◆ Written task ◆
Write out again, with no changes, the records from the line containing "Is point (822, 529)" up to and including the line containing "Yes, it is.".

Scene-based reasoning records
++++++++++++++++++++

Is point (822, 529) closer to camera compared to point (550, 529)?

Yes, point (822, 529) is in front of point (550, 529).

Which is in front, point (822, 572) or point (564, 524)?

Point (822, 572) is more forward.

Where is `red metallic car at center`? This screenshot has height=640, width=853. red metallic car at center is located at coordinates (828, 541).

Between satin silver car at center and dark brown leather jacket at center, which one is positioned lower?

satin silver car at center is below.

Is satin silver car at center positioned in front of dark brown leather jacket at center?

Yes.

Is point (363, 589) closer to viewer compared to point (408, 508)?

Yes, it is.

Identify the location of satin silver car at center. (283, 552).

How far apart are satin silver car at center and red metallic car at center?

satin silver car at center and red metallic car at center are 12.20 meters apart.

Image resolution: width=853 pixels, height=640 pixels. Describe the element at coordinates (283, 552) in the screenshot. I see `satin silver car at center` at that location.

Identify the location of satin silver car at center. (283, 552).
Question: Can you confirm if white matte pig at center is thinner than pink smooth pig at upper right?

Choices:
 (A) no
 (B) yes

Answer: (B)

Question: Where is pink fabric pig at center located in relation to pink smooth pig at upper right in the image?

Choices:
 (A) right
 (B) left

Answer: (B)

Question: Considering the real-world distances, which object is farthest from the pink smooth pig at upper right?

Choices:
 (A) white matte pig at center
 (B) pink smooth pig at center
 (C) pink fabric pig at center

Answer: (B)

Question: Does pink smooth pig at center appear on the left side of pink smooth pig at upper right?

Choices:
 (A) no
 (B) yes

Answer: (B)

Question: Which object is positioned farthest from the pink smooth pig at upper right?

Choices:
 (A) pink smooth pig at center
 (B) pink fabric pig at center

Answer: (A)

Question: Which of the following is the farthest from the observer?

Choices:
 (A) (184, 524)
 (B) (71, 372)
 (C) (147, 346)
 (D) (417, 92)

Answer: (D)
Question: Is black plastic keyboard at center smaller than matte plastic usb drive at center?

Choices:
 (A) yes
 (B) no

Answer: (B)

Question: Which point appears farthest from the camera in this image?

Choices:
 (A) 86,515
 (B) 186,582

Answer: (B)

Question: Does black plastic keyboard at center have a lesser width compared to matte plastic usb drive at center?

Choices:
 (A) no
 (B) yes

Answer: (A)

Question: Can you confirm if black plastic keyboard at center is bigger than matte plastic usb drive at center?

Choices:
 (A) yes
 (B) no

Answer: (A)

++++++++++++++++++++

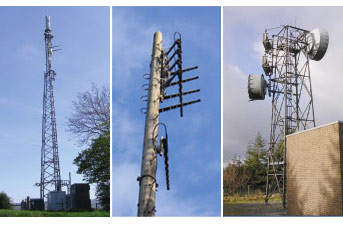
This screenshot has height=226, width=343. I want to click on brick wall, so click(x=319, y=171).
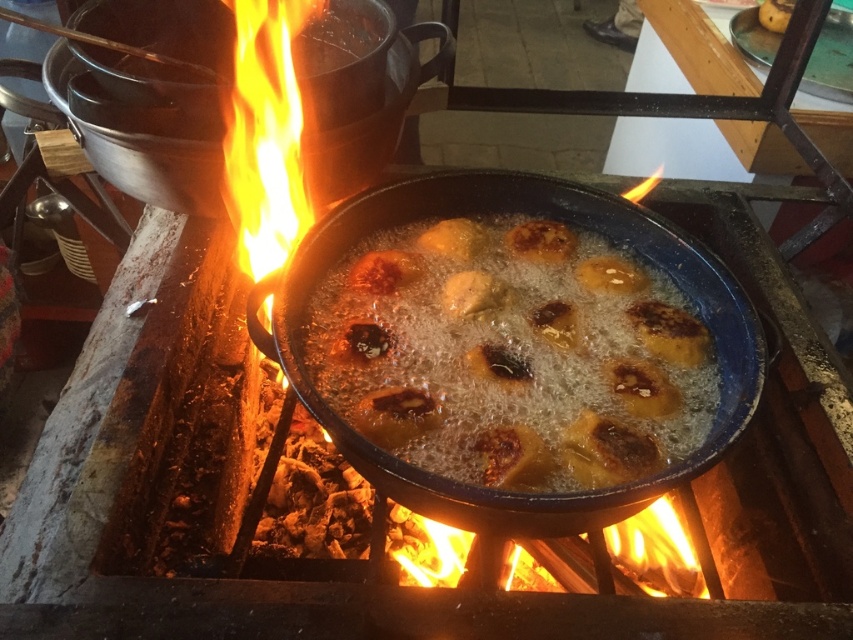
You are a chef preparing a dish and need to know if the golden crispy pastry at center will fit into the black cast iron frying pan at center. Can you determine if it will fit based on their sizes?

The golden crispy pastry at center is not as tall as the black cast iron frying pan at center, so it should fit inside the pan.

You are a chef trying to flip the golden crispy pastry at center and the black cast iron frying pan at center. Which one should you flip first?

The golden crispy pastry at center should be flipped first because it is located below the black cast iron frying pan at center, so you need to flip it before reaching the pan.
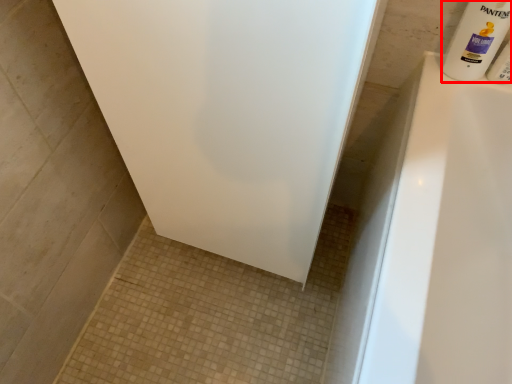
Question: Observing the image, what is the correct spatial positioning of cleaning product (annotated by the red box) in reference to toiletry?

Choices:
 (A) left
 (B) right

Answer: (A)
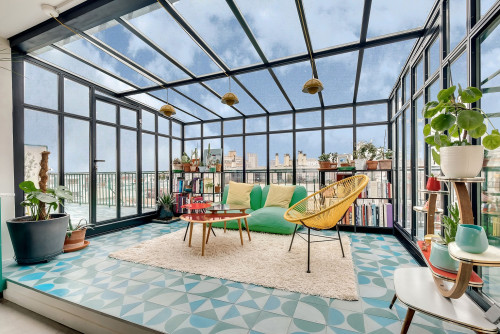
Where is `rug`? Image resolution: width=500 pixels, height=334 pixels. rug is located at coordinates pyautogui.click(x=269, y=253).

++++++++++++++++++++

◆ Task result ◆
Is point (822, 529) closer to camera compared to point (550, 529)?

Yes, point (822, 529) is in front of point (550, 529).

Which is in front, point (822, 572) or point (564, 524)?

Point (822, 572) is more forward.

Where is `red metallic car at center`? This screenshot has height=640, width=853. red metallic car at center is located at coordinates (828, 541).

Between satin silver car at center and dark brown leather jacket at center, which one is positioned lower?

satin silver car at center is below.

Is satin silver car at center positioned in front of dark brown leather jacket at center?

Yes.

Is point (363, 589) closer to viewer compared to point (408, 508)?

Yes, it is.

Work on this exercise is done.